- [Data]:
%%

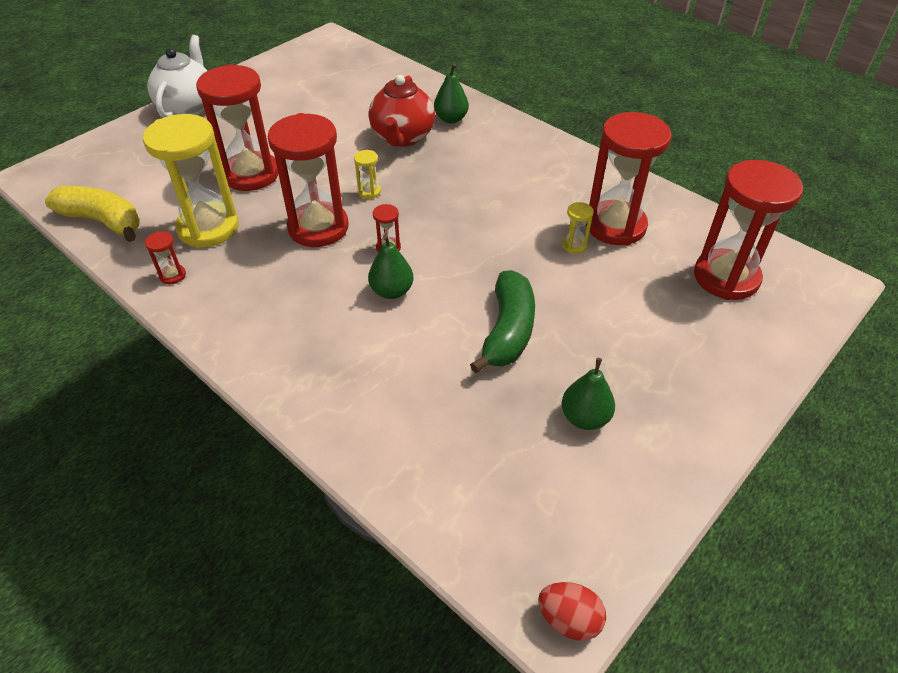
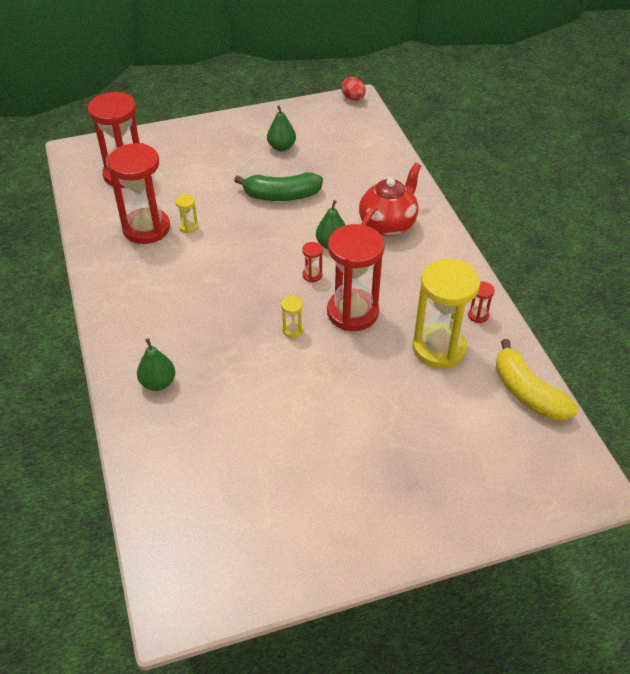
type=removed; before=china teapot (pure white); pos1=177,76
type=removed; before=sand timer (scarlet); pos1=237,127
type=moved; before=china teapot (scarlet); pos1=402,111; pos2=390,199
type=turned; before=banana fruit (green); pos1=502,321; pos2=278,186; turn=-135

%%

Please give the data again in full, exactly as written, but without any images.

type=removed; before=china teapot (pure white); pos1=177,76
type=removed; before=sand timer (scarlet); pos1=237,127
type=moved; before=china teapot (scarlet); pos1=402,111; pos2=390,199
type=turned; before=banana fruit (green); pos1=502,321; pos2=278,186; turn=-135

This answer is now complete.